Exercise data START

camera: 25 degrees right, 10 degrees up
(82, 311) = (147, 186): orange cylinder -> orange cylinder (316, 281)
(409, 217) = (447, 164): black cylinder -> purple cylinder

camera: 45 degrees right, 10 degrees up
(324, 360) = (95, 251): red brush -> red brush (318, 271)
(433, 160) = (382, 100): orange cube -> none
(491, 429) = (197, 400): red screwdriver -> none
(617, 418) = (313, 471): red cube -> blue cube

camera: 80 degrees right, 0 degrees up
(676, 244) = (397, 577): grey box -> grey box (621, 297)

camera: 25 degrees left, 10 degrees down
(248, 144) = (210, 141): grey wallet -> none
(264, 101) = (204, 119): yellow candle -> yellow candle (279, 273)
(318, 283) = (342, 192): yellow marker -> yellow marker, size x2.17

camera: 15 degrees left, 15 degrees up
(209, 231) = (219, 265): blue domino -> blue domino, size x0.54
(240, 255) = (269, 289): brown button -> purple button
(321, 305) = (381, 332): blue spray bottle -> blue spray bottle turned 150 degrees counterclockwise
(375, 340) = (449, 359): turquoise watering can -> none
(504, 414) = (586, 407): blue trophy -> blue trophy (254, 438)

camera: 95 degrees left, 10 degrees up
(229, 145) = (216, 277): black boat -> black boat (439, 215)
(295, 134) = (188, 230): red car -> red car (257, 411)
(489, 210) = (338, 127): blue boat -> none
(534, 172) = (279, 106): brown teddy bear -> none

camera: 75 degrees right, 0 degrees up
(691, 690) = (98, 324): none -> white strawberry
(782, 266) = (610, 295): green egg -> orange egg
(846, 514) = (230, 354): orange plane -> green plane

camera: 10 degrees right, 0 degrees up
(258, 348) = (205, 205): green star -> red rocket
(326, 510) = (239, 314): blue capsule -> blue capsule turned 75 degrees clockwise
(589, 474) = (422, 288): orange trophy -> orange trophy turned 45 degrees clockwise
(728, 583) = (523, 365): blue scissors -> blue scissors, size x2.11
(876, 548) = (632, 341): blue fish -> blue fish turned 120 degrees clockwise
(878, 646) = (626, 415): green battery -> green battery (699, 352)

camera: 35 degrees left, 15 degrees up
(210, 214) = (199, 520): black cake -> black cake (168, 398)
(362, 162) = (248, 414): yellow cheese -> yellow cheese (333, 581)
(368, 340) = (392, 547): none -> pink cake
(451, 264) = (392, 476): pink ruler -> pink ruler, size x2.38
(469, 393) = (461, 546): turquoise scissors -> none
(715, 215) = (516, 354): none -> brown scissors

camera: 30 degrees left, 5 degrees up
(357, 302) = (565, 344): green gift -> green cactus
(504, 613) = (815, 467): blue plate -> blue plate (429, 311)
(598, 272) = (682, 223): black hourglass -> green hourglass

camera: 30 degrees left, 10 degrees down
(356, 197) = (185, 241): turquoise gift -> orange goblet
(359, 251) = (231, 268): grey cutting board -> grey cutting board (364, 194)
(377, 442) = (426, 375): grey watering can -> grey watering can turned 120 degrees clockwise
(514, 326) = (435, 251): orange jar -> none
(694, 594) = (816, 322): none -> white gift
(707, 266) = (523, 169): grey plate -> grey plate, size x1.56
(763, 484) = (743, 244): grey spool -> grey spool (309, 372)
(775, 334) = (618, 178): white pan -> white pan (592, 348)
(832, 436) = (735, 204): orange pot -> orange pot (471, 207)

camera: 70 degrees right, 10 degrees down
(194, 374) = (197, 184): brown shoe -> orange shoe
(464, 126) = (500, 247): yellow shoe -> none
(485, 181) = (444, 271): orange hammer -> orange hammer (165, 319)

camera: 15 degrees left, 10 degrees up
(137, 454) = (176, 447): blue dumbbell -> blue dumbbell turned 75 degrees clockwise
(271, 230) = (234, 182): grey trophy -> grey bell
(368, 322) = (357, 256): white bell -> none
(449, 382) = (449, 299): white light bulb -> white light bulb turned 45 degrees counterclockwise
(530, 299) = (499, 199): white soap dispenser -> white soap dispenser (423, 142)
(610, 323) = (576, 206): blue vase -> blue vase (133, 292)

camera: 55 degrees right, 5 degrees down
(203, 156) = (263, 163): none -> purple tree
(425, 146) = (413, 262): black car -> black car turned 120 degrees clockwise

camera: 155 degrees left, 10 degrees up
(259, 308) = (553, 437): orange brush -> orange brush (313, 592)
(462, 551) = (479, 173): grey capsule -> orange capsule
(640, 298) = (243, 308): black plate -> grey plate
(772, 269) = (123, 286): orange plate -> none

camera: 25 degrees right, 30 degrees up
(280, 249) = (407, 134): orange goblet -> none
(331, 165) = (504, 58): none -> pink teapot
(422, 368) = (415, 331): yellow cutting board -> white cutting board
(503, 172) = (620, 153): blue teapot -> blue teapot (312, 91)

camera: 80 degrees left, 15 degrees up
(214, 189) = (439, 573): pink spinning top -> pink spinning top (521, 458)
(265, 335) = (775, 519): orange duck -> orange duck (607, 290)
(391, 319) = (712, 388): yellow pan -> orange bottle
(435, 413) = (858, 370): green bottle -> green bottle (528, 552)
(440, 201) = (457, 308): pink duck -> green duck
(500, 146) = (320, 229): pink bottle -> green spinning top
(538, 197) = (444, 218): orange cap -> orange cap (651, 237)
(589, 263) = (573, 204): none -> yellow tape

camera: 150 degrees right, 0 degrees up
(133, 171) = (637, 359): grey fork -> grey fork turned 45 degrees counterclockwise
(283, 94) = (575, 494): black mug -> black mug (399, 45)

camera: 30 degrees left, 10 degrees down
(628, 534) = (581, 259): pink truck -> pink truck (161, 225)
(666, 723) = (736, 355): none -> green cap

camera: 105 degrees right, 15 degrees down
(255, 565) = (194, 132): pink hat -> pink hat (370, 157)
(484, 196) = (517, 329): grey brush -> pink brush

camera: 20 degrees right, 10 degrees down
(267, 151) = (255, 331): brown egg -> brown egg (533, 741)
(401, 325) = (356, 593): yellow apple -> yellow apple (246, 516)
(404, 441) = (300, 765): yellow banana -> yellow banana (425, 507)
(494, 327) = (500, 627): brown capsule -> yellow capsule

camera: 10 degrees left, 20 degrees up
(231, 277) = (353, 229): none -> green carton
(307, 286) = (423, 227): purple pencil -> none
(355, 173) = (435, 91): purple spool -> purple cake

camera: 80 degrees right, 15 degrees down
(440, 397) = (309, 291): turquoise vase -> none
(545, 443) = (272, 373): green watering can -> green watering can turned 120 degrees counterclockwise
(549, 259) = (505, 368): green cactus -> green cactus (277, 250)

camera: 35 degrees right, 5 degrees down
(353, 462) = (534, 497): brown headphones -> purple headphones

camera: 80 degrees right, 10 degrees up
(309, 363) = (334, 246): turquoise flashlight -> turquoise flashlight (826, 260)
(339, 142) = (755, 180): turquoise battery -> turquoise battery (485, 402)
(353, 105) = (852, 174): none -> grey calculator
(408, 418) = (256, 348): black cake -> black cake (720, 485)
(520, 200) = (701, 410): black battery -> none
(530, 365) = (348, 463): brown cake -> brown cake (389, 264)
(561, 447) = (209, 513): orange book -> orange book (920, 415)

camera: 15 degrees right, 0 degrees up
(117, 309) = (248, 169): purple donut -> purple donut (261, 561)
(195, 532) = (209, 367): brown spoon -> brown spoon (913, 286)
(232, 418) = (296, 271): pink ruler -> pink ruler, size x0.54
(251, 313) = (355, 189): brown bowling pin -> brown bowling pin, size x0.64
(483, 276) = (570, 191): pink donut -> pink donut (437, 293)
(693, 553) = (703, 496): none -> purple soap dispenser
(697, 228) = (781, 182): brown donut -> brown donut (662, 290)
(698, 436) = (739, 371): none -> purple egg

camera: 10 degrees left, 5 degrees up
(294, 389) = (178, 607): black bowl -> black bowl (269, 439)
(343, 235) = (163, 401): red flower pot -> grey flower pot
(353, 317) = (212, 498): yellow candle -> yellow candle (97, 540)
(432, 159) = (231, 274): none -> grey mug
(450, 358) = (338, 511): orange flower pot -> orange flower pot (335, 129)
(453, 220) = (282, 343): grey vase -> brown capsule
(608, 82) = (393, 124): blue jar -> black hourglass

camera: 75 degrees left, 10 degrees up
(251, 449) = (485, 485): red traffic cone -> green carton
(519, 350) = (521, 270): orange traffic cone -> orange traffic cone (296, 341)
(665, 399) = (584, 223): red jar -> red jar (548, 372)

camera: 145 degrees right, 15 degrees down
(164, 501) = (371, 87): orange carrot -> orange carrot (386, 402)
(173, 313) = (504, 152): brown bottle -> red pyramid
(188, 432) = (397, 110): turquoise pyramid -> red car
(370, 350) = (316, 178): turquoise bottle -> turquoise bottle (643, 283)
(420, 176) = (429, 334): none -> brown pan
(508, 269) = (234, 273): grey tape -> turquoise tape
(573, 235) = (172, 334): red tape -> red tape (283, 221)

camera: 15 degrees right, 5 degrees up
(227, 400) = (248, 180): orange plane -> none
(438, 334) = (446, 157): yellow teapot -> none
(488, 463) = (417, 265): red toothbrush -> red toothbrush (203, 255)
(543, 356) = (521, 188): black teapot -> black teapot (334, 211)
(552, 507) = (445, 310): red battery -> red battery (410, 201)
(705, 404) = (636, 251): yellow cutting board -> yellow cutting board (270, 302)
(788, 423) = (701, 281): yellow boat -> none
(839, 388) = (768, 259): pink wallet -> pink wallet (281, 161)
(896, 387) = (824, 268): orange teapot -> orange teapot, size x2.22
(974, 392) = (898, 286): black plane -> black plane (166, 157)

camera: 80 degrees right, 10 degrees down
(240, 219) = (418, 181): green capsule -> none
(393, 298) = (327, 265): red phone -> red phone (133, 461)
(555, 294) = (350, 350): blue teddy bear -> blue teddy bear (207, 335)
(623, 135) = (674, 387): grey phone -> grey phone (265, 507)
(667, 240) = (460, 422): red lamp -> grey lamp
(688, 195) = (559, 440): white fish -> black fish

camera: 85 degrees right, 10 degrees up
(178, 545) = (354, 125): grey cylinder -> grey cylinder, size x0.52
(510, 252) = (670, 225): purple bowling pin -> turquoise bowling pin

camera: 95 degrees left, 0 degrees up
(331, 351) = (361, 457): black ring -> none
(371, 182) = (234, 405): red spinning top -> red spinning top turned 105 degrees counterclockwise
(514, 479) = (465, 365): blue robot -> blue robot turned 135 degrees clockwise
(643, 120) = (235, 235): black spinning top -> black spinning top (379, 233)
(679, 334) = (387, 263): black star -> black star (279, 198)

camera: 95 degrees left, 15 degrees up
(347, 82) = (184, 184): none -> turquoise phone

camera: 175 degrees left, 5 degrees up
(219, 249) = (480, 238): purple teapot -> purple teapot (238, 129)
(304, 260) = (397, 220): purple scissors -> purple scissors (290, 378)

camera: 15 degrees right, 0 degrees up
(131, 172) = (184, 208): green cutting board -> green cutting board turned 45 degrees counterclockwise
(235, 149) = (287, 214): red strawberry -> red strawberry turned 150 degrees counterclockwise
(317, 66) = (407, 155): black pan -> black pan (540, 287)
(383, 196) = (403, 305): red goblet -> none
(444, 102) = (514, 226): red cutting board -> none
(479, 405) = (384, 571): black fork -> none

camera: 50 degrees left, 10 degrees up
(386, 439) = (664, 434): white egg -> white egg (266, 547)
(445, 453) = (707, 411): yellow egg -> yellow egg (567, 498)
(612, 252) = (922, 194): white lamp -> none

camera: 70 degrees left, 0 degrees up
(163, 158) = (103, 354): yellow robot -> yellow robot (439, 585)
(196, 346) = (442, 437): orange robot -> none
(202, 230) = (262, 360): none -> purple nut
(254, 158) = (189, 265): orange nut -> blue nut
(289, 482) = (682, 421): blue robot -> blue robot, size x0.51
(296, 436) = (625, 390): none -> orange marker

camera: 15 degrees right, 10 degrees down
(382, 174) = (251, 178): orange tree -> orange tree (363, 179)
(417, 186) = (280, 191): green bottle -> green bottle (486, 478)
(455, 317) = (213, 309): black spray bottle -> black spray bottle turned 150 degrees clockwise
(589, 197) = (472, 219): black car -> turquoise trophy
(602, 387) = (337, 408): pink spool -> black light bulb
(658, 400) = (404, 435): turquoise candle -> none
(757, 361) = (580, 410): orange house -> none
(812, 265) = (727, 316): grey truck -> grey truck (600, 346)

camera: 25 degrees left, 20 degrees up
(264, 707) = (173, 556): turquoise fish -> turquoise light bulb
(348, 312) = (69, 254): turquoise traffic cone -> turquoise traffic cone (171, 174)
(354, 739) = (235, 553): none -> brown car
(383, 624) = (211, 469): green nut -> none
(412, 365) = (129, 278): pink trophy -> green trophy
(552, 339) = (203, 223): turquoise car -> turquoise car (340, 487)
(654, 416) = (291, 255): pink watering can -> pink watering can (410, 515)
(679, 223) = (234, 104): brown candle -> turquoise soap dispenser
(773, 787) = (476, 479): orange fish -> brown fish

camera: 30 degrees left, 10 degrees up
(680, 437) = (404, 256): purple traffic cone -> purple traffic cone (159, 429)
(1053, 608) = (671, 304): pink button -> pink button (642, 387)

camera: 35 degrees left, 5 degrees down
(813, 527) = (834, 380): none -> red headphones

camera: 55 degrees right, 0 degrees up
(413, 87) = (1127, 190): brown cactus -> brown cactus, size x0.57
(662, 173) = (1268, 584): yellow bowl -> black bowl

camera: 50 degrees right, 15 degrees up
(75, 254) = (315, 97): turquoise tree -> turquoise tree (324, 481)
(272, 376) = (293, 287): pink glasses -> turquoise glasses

Exercise data END

Exercise brief
For the listing above, print only the lines starting at the line containing "(697, 228) = (781, 182): brown" and ending at the line containing "(343, 235) = (163, 401): red", exactly, both included.

Task result
(697, 228) = (781, 182): brown donut -> brown donut (662, 290)
(698, 436) = (739, 371): none -> purple egg

camera: 10 degrees left, 5 degrees up
(294, 389) = (178, 607): black bowl -> black bowl (269, 439)
(343, 235) = (163, 401): red flower pot -> grey flower pot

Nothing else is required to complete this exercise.